=== MATERIAL FOR THIS TASK ===

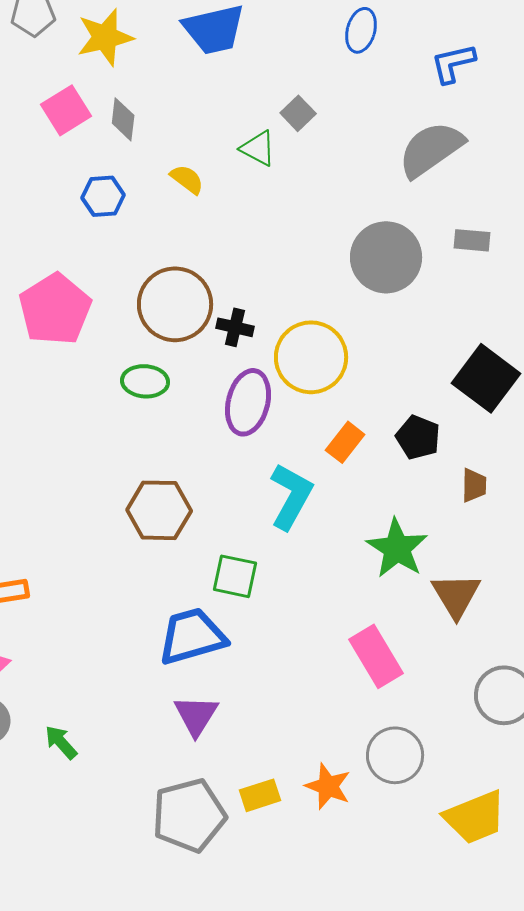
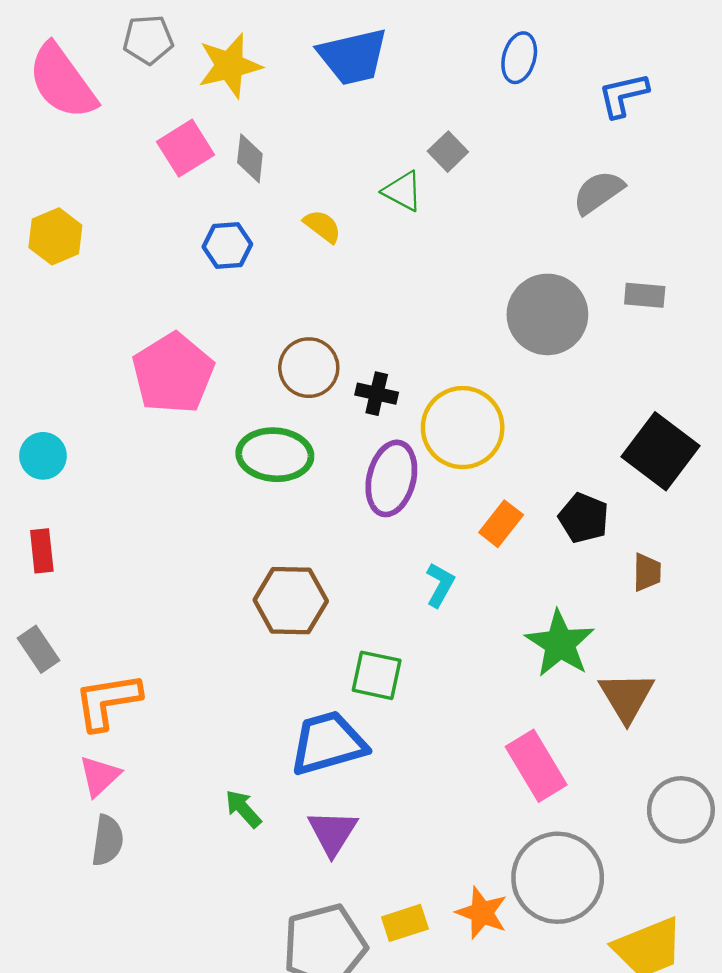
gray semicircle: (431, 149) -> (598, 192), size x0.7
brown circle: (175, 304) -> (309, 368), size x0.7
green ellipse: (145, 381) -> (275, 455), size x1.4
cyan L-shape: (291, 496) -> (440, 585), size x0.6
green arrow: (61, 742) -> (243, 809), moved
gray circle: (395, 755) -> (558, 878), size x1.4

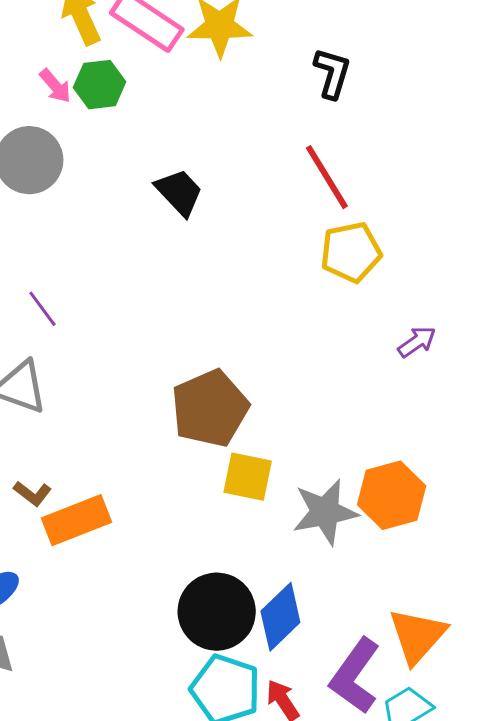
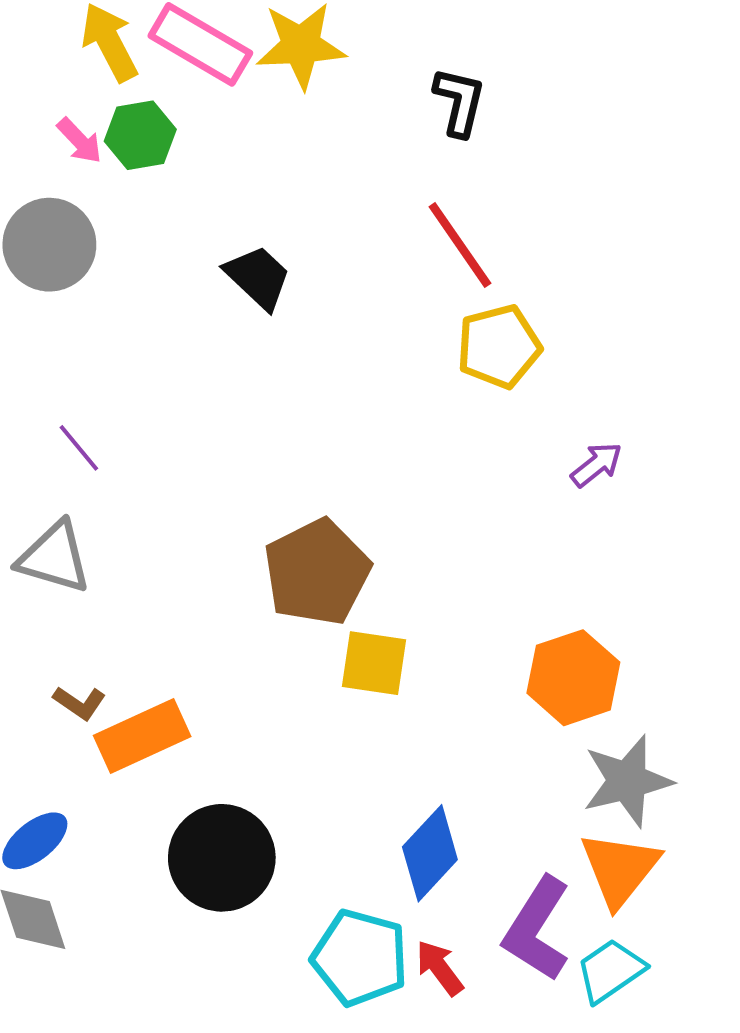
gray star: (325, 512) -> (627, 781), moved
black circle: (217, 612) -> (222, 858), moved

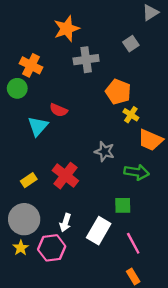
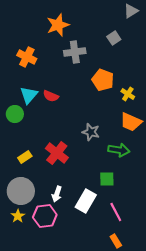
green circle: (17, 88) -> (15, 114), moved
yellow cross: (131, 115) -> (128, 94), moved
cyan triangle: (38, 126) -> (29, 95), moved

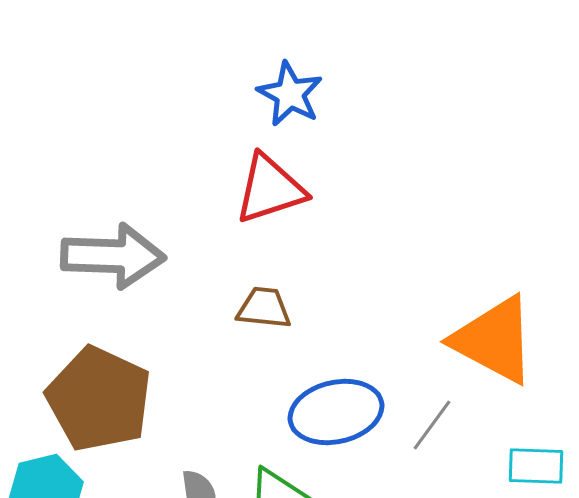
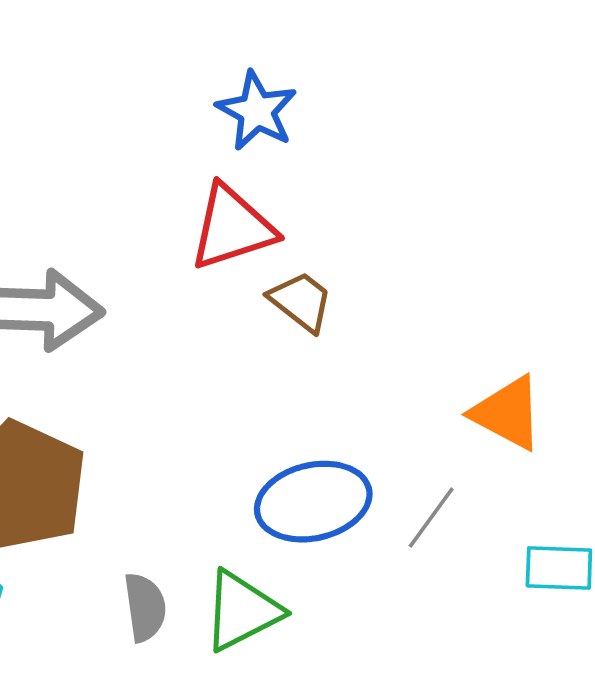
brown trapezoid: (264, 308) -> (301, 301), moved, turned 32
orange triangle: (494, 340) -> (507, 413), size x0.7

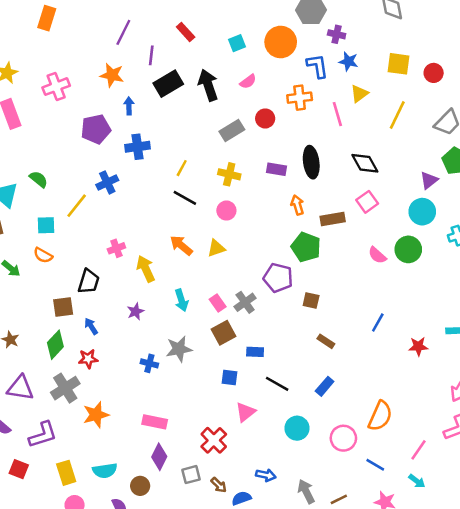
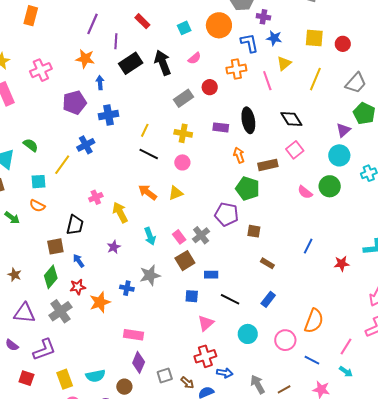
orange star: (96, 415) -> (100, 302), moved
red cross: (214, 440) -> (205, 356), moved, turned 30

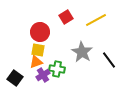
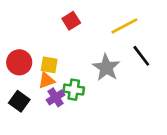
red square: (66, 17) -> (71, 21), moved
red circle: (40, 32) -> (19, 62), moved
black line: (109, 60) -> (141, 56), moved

===
=== MATERIAL FOR THIS TASK ===

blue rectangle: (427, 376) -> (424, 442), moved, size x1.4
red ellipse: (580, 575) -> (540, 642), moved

===

Produce an exact reproduction of the listing above, limited to the lines starting at the line with "yellow cross: (131, 115) -> (128, 94), moved" and ending at the line with "black line: (109, 60) -> (141, 56), moved", both kept, with every picture left out.

EXERCISE RESULT:
yellow cross: (131, 115) -> (128, 94), moved
cyan triangle: (38, 126) -> (29, 95), moved

brown trapezoid: (264, 308) -> (301, 301), moved, turned 32
orange triangle: (494, 340) -> (507, 413), size x0.7

orange star: (96, 415) -> (100, 302), moved
red cross: (214, 440) -> (205, 356), moved, turned 30

red square: (66, 17) -> (71, 21), moved
red circle: (40, 32) -> (19, 62), moved
black line: (109, 60) -> (141, 56), moved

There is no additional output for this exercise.